### EXERCISE BRIEF
Pictures aside, copy exactly the lines running from the one with "none -> brown brick E7:G8 level 1" to the end of the records.

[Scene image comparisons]
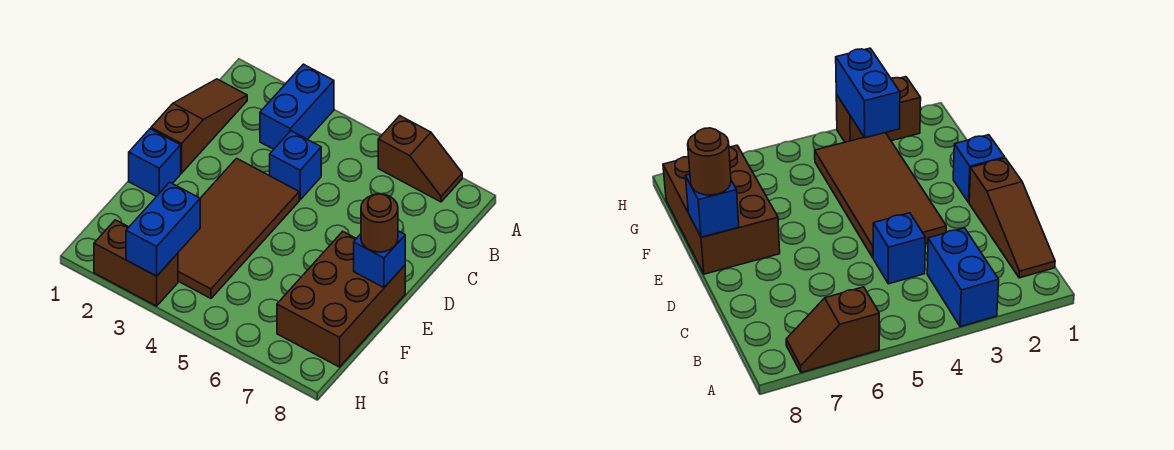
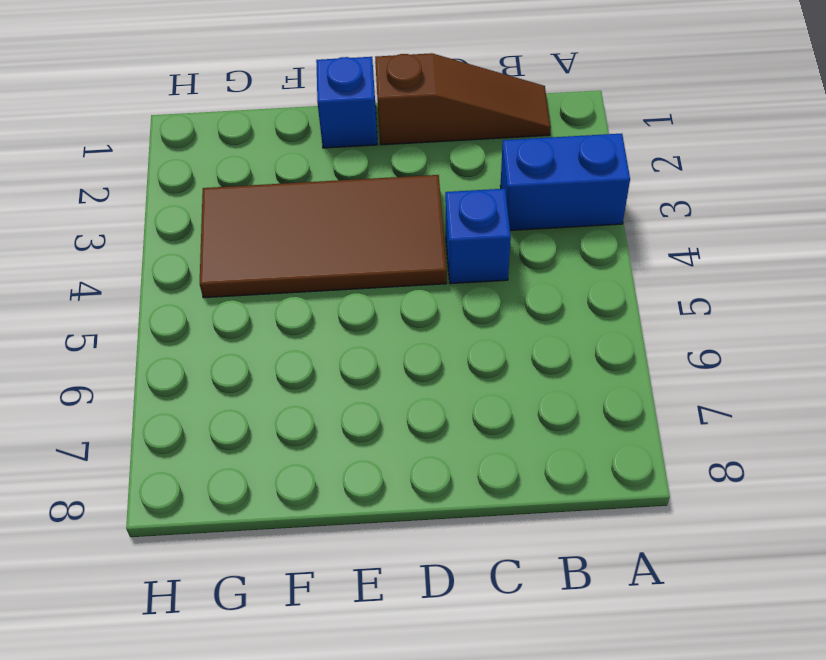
none -> brown slope A6:A7 level 1 top 6
none -> brown brick E7:G8 level 1

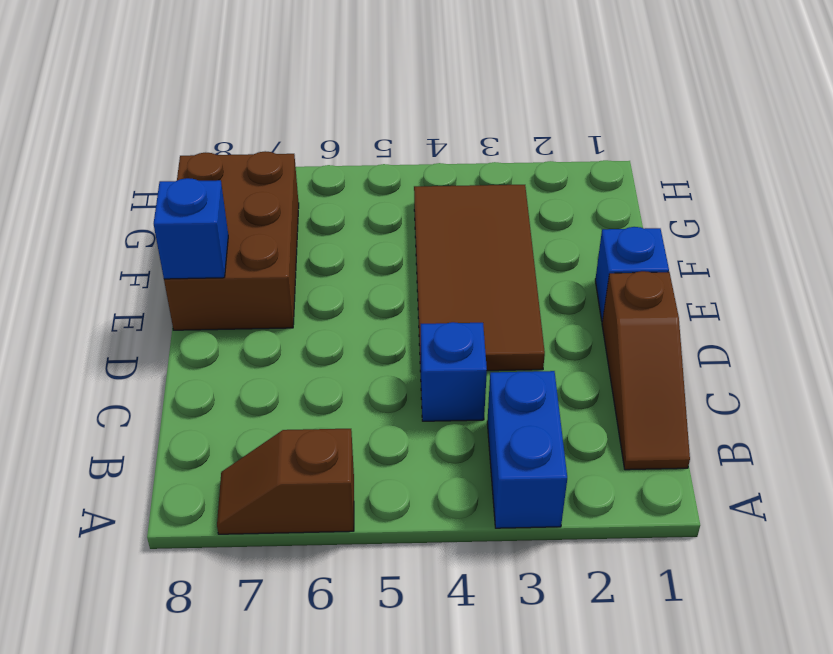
none -> brown brick H2:H3 level 1
none -> blue brick G3:H3 level 2

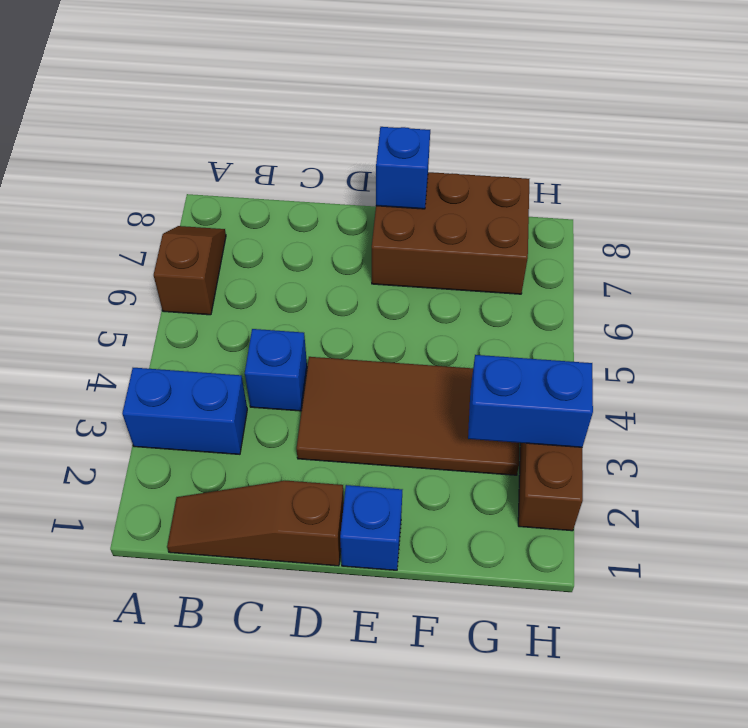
none -> brown round brick E8 level 3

### SOLVED PROBLEM
none -> brown brick E7:G8 level 1

none -> brown brick H2:H3 level 1
none -> blue brick G3:H3 level 2

none -> brown round brick E8 level 3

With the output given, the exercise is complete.